[Object tracking records]

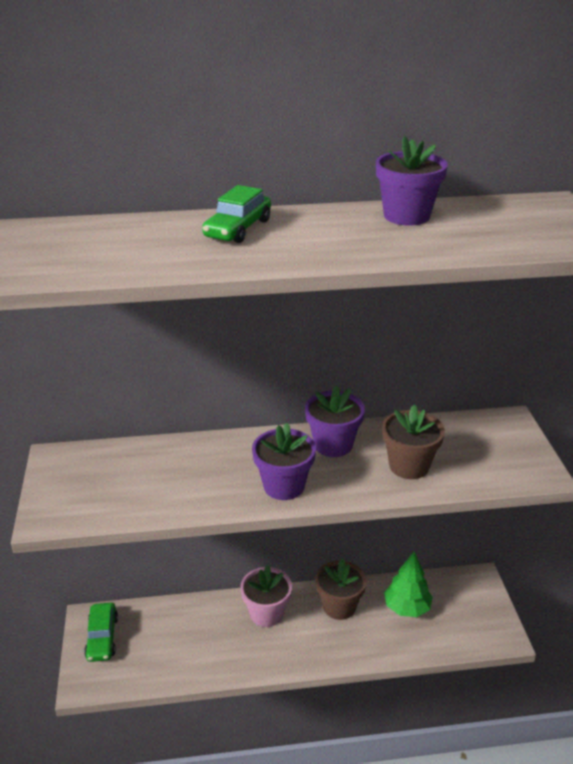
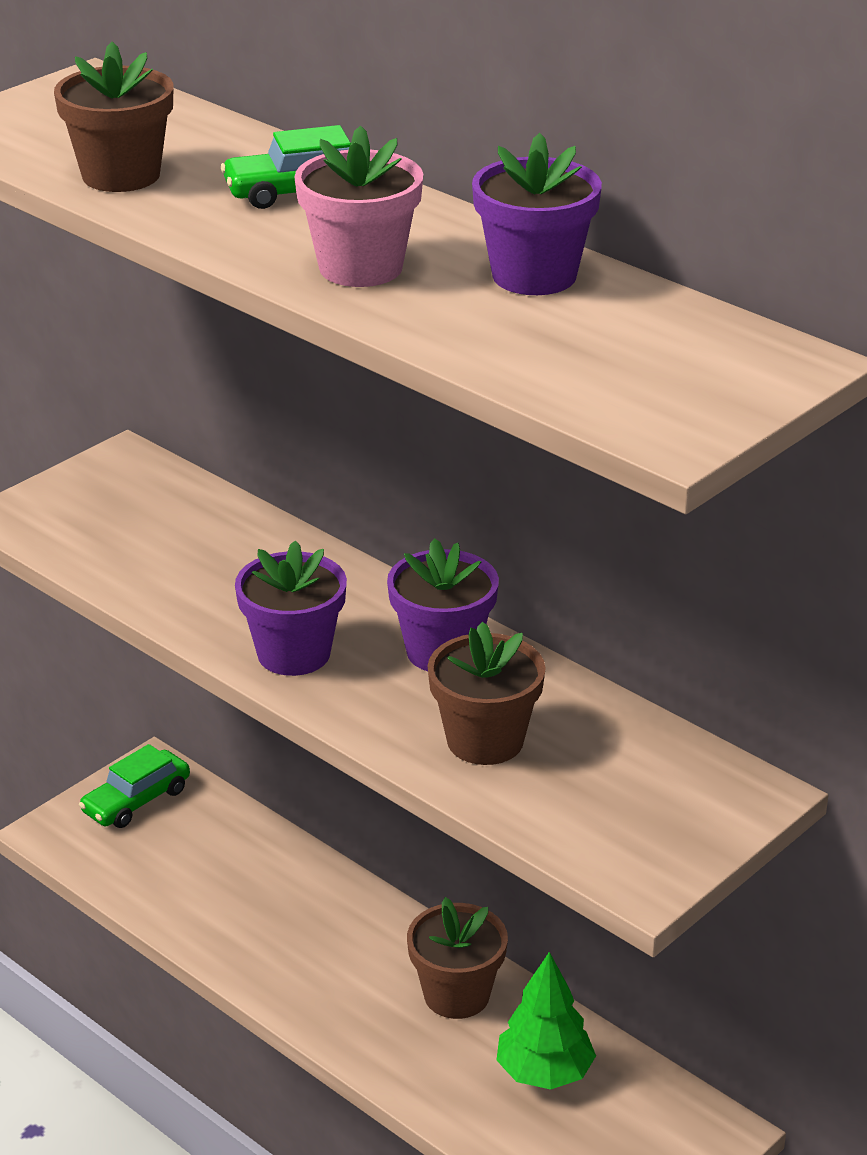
camera: 50 degrees right, 0 degrees up
(137, 259) = (121, 175): none -> brown flower pot
(266, 613) = (353, 926): pink flower pot -> pink flower pot (360, 268)

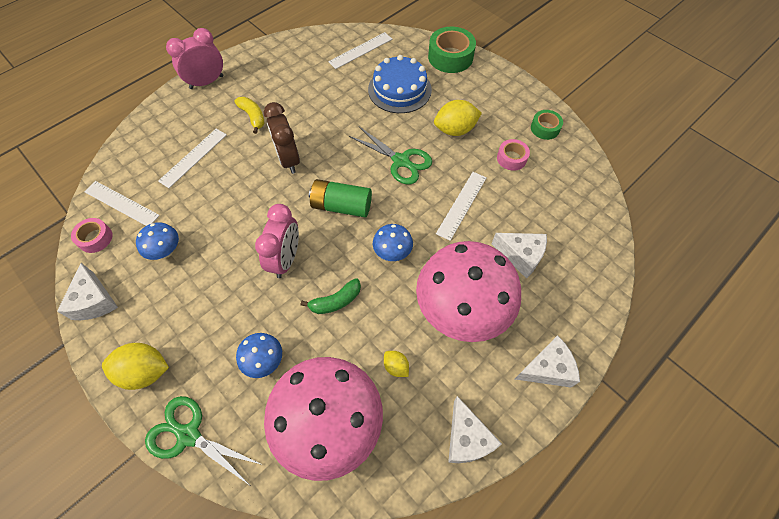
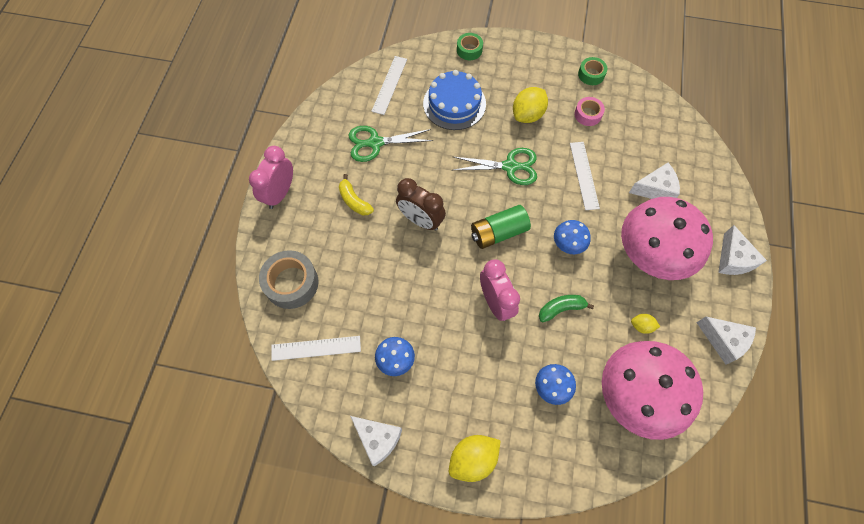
camera: 35 degrees left, 5 degrees up
(95, 238) = (324, 391): pink tape -> none
(152, 147) = (291, 283): none -> grey tape
(188, 435) = (548, 476): green scissors -> green scissors (375, 143)
(193, 157) = (338, 269): white ruler -> none
(253, 117) = (354, 201): yellow banana -> yellow banana turned 150 degrees counterclockwise
(336, 301) = (561, 309): green banana -> green banana turned 135 degrees counterclockwise
(450, 57) = (469, 50): green tape -> green tape, size x0.58
(547, 368) = (733, 259): white cheese -> white cheese turned 135 degrees clockwise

- _Description of the task_:
Take the line holding "(95, 238) = (324, 391): pink tape -> none" and all lines after it through the end of the data, and set them down exactly.

- _Solved exercise_:
(95, 238) = (324, 391): pink tape -> none
(152, 147) = (291, 283): none -> grey tape
(188, 435) = (548, 476): green scissors -> green scissors (375, 143)
(193, 157) = (338, 269): white ruler -> none
(253, 117) = (354, 201): yellow banana -> yellow banana turned 150 degrees counterclockwise
(336, 301) = (561, 309): green banana -> green banana turned 135 degrees counterclockwise
(450, 57) = (469, 50): green tape -> green tape, size x0.58
(547, 368) = (733, 259): white cheese -> white cheese turned 135 degrees clockwise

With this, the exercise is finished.